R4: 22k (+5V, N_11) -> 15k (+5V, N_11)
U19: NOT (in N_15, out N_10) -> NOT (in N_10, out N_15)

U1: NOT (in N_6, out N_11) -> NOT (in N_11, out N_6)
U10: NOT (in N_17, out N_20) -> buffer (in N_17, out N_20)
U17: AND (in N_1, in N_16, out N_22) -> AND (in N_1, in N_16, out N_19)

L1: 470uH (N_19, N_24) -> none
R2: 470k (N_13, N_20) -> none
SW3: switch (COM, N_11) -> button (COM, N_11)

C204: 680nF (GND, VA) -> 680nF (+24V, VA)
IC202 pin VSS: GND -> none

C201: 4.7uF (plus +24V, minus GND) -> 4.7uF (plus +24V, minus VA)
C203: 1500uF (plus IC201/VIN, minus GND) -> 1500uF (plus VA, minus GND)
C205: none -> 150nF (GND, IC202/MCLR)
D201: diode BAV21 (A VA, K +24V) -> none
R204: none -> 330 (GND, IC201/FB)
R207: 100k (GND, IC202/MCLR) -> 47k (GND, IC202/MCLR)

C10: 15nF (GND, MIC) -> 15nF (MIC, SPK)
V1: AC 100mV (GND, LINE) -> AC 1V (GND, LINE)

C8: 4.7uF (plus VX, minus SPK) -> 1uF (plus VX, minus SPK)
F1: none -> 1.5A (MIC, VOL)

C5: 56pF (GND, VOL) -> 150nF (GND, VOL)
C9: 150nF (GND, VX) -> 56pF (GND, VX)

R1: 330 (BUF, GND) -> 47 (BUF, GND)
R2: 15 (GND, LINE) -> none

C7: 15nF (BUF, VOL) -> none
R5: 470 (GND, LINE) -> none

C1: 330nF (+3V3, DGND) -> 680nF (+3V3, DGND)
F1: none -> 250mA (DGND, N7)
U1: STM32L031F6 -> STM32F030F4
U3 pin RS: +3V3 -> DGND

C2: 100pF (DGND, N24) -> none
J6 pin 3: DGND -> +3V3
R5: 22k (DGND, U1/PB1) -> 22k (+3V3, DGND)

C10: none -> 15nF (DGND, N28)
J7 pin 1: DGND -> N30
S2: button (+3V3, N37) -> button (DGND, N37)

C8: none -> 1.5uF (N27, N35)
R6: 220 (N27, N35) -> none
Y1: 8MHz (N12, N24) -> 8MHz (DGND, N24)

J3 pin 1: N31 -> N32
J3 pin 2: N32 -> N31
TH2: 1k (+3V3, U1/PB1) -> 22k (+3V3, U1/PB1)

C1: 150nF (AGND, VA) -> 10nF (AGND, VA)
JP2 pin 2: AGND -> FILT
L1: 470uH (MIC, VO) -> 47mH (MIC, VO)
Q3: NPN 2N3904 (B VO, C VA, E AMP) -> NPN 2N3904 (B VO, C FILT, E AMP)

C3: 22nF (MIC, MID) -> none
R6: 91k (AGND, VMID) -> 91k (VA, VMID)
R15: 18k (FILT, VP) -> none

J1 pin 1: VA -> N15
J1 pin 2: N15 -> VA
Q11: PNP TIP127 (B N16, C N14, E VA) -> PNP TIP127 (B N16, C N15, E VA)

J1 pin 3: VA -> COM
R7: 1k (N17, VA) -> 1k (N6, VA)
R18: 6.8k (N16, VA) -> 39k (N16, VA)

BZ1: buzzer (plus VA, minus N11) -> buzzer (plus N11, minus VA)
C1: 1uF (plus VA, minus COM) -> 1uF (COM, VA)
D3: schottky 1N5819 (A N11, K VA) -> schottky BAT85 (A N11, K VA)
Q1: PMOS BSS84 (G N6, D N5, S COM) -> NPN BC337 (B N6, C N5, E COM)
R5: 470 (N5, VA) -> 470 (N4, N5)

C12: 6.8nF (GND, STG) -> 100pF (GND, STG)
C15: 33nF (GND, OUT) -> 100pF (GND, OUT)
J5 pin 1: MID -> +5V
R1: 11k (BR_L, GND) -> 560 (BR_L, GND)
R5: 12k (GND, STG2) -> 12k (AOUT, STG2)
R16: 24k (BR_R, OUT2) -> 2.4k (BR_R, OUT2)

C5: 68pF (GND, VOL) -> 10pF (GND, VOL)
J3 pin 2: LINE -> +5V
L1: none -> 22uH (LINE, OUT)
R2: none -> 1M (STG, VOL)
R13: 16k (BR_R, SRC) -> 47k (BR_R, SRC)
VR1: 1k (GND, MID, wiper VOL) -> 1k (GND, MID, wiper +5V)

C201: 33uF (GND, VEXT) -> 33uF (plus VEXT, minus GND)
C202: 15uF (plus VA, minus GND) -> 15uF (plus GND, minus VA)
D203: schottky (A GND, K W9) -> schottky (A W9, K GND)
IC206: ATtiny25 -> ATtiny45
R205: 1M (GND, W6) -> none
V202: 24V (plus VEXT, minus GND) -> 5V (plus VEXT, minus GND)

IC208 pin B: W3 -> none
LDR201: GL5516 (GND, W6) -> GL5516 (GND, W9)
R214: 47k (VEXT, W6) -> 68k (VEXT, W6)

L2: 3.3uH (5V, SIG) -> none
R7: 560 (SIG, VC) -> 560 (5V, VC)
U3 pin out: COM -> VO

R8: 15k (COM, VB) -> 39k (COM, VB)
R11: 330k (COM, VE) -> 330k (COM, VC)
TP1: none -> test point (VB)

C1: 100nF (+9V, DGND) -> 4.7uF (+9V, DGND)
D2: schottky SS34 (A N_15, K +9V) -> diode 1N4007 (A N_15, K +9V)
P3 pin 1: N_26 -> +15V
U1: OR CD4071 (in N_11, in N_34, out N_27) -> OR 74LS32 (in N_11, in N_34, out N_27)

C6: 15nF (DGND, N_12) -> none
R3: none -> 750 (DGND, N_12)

========

| WHAT THIS TASK INVOLVES |
Word for word, quote all of the data above.

| ANSWER BOX |
R4: 22k (+5V, N_11) -> 15k (+5V, N_11)
U19: NOT (in N_15, out N_10) -> NOT (in N_10, out N_15)

U1: NOT (in N_6, out N_11) -> NOT (in N_11, out N_6)
U10: NOT (in N_17, out N_20) -> buffer (in N_17, out N_20)
U17: AND (in N_1, in N_16, out N_22) -> AND (in N_1, in N_16, out N_19)

L1: 470uH (N_19, N_24) -> none
R2: 470k (N_13, N_20) -> none
SW3: switch (COM, N_11) -> button (COM, N_11)

C204: 680nF (GND, VA) -> 680nF (+24V, VA)
IC202 pin VSS: GND -> none

C201: 4.7uF (plus +24V, minus GND) -> 4.7uF (plus +24V, minus VA)
C203: 1500uF (plus IC201/VIN, minus GND) -> 1500uF (plus VA, minus GND)
C205: none -> 150nF (GND, IC202/MCLR)
D201: diode BAV21 (A VA, K +24V) -> none
R204: none -> 330 (GND, IC201/FB)
R207: 100k (GND, IC202/MCLR) -> 47k (GND, IC202/MCLR)

C10: 15nF (GND, MIC) -> 15nF (MIC, SPK)
V1: AC 100mV (GND, LINE) -> AC 1V (GND, LINE)

C8: 4.7uF (plus VX, minus SPK) -> 1uF (plus VX, minus SPK)
F1: none -> 1.5A (MIC, VOL)

C5: 56pF (GND, VOL) -> 150nF (GND, VOL)
C9: 150nF (GND, VX) -> 56pF (GND, VX)

R1: 330 (BUF, GND) -> 47 (BUF, GND)
R2: 15 (GND, LINE) -> none

C7: 15nF (BUF, VOL) -> none
R5: 470 (GND, LINE) -> none

C1: 330nF (+3V3, DGND) -> 680nF (+3V3, DGND)
F1: none -> 250mA (DGND, N7)
U1: STM32L031F6 -> STM32F030F4
U3 pin RS: +3V3 -> DGND

C2: 100pF (DGND, N24) -> none
J6 pin 3: DGND -> +3V3
R5: 22k (DGND, U1/PB1) -> 22k (+3V3, DGND)

C10: none -> 15nF (DGND, N28)
J7 pin 1: DGND -> N30
S2: button (+3V3, N37) -> button (DGND, N37)

C8: none -> 1.5uF (N27, N35)
R6: 220 (N27, N35) -> none
Y1: 8MHz (N12, N24) -> 8MHz (DGND, N24)

J3 pin 1: N31 -> N32
J3 pin 2: N32 -> N31
TH2: 1k (+3V3, U1/PB1) -> 22k (+3V3, U1/PB1)

C1: 150nF (AGND, VA) -> 10nF (AGND, VA)
JP2 pin 2: AGND -> FILT
L1: 470uH (MIC, VO) -> 47mH (MIC, VO)
Q3: NPN 2N3904 (B VO, C VA, E AMP) -> NPN 2N3904 (B VO, C FILT, E AMP)

C3: 22nF (MIC, MID) -> none
R6: 91k (AGND, VMID) -> 91k (VA, VMID)
R15: 18k (FILT, VP) -> none

J1 pin 1: VA -> N15
J1 pin 2: N15 -> VA
Q11: PNP TIP127 (B N16, C N14, E VA) -> PNP TIP127 (B N16, C N15, E VA)

J1 pin 3: VA -> COM
R7: 1k (N17, VA) -> 1k (N6, VA)
R18: 6.8k (N16, VA) -> 39k (N16, VA)

BZ1: buzzer (plus VA, minus N11) -> buzzer (plus N11, minus VA)
C1: 1uF (plus VA, minus COM) -> 1uF (COM, VA)
D3: schottky 1N5819 (A N11, K VA) -> schottky BAT85 (A N11, K VA)
Q1: PMOS BSS84 (G N6, D N5, S COM) -> NPN BC337 (B N6, C N5, E COM)
R5: 470 (N5, VA) -> 470 (N4, N5)

C12: 6.8nF (GND, STG) -> 100pF (GND, STG)
C15: 33nF (GND, OUT) -> 100pF (GND, OUT)
J5 pin 1: MID -> +5V
R1: 11k (BR_L, GND) -> 560 (BR_L, GND)
R5: 12k (GND, STG2) -> 12k (AOUT, STG2)
R16: 24k (BR_R, OUT2) -> 2.4k (BR_R, OUT2)

C5: 68pF (GND, VOL) -> 10pF (GND, VOL)
J3 pin 2: LINE -> +5V
L1: none -> 22uH (LINE, OUT)
R2: none -> 1M (STG, VOL)
R13: 16k (BR_R, SRC) -> 47k (BR_R, SRC)
VR1: 1k (GND, MID, wiper VOL) -> 1k (GND, MID, wiper +5V)

C201: 33uF (GND, VEXT) -> 33uF (plus VEXT, minus GND)
C202: 15uF (plus VA, minus GND) -> 15uF (plus GND, minus VA)
D203: schottky (A GND, K W9) -> schottky (A W9, K GND)
IC206: ATtiny25 -> ATtiny45
R205: 1M (GND, W6) -> none
V202: 24V (plus VEXT, minus GND) -> 5V (plus VEXT, minus GND)

IC208 pin B: W3 -> none
LDR201: GL5516 (GND, W6) -> GL5516 (GND, W9)
R214: 47k (VEXT, W6) -> 68k (VEXT, W6)

L2: 3.3uH (5V, SIG) -> none
R7: 560 (SIG, VC) -> 560 (5V, VC)
U3 pin out: COM -> VO

R8: 15k (COM, VB) -> 39k (COM, VB)
R11: 330k (COM, VE) -> 330k (COM, VC)
TP1: none -> test point (VB)

C1: 100nF (+9V, DGND) -> 4.7uF (+9V, DGND)
D2: schottky SS34 (A N_15, K +9V) -> diode 1N4007 (A N_15, K +9V)
P3 pin 1: N_26 -> +15V
U1: OR CD4071 (in N_11, in N_34, out N_27) -> OR 74LS32 (in N_11, in N_34, out N_27)

C6: 15nF (DGND, N_12) -> none
R3: none -> 750 (DGND, N_12)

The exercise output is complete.